### What you need to do
Write out the following listing in full, reproducing every line without any change.

====

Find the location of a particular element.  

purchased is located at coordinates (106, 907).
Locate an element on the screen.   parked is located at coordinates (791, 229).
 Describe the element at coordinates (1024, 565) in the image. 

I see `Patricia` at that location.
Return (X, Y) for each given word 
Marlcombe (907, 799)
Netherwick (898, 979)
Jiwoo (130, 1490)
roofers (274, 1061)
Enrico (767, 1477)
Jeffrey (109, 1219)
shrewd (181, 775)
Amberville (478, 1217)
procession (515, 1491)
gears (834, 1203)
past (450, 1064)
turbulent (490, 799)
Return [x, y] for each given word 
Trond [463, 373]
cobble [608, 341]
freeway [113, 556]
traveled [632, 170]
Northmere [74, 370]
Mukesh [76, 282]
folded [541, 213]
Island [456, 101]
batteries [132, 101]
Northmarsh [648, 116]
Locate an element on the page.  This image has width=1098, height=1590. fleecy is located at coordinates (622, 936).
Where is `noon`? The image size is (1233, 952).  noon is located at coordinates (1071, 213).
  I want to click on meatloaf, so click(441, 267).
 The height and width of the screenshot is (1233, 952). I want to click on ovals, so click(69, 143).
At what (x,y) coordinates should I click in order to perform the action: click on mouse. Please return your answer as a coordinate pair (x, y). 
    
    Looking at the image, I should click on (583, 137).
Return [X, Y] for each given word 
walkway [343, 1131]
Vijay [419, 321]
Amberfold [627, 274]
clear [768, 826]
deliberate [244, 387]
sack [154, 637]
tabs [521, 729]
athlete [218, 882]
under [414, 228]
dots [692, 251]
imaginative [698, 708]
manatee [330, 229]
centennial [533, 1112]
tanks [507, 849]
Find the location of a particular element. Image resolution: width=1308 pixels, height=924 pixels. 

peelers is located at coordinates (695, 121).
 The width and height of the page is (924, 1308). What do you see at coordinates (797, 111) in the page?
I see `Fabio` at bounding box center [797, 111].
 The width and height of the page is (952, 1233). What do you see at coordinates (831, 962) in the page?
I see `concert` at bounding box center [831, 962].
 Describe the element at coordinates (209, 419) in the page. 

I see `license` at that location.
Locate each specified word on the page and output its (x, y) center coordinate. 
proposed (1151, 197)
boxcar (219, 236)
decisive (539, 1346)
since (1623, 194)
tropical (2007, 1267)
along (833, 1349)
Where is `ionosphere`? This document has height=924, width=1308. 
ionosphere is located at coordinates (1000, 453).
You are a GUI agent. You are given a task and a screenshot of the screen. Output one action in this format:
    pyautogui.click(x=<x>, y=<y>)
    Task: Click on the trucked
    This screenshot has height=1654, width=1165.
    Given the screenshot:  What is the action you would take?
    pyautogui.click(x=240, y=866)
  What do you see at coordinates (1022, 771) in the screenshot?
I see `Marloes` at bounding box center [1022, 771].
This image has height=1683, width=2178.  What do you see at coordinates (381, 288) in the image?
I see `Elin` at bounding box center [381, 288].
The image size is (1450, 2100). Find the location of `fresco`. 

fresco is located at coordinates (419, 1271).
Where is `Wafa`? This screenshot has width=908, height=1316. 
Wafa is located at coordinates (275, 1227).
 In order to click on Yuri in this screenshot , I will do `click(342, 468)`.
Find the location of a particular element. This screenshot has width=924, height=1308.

====

### Solved problem
Find the location of a particular element.  

purchased is located at coordinates (106, 907).
Locate an element on the screen.   parked is located at coordinates (791, 229).
 Describe the element at coordinates (1024, 565) in the image. 

I see `Patricia` at that location.
Return (X, Y) for each given word 
Marlcombe (907, 799)
Netherwick (898, 979)
Jiwoo (130, 1490)
roofers (274, 1061)
Enrico (767, 1477)
Jeffrey (109, 1219)
shrewd (181, 775)
Amberville (478, 1217)
procession (515, 1491)
gears (834, 1203)
past (450, 1064)
turbulent (490, 799)
Return [x, y] for each given word 
Trond [463, 373]
cobble [608, 341]
freeway [113, 556]
traveled [632, 170]
Northmere [74, 370]
Mukesh [76, 282]
folded [541, 213]
Island [456, 101]
batteries [132, 101]
Northmarsh [648, 116]
Locate an element on the page.  This image has width=1098, height=1590. fleecy is located at coordinates (622, 936).
Where is `noon`? The image size is (1233, 952).  noon is located at coordinates (1071, 213).
  I want to click on meatloaf, so click(441, 267).
 The height and width of the screenshot is (1233, 952). I want to click on ovals, so click(69, 143).
At what (x,y) coordinates should I click in order to perform the action: click on mouse. Please return your answer as a coordinate pair (x, y). 
    
    Looking at the image, I should click on (583, 137).
Return [X, Y] for each given word 
walkway [343, 1131]
Vijay [419, 321]
Amberfold [627, 274]
clear [768, 826]
deliberate [244, 387]
sack [154, 637]
tabs [521, 729]
athlete [218, 882]
under [414, 228]
dots [692, 251]
imaginative [698, 708]
manatee [330, 229]
centennial [533, 1112]
tanks [507, 849]
Find the location of a particular element. Image resolution: width=1308 pixels, height=924 pixels. 

peelers is located at coordinates (695, 121).
 The width and height of the page is (924, 1308). What do you see at coordinates (797, 111) in the page?
I see `Fabio` at bounding box center [797, 111].
 The width and height of the page is (952, 1233). What do you see at coordinates (831, 962) in the page?
I see `concert` at bounding box center [831, 962].
 Describe the element at coordinates (209, 419) in the page. 

I see `license` at that location.
Locate each specified word on the page and output its (x, y) center coordinate. 
proposed (1151, 197)
boxcar (219, 236)
decisive (539, 1346)
since (1623, 194)
tropical (2007, 1267)
along (833, 1349)
Where is `ionosphere`? This document has height=924, width=1308. 
ionosphere is located at coordinates (1000, 453).
You are a GUI agent. You are given a task and a screenshot of the screen. Output one action in this format:
    pyautogui.click(x=<x>, y=<y>)
    Task: Click on the trucked
    This screenshot has height=1654, width=1165.
    Given the screenshot:  What is the action you would take?
    pyautogui.click(x=240, y=866)
  What do you see at coordinates (1022, 771) in the screenshot?
I see `Marloes` at bounding box center [1022, 771].
This image has height=1683, width=2178.  What do you see at coordinates (381, 288) in the image?
I see `Elin` at bounding box center [381, 288].
The image size is (1450, 2100). Find the location of `fresco`. 

fresco is located at coordinates (419, 1271).
Where is `Wafa`? This screenshot has width=908, height=1316. 
Wafa is located at coordinates (275, 1227).
 In order to click on Yuri in this screenshot , I will do `click(342, 468)`.
Find the location of a particular element. This screenshot has width=924, height=1308.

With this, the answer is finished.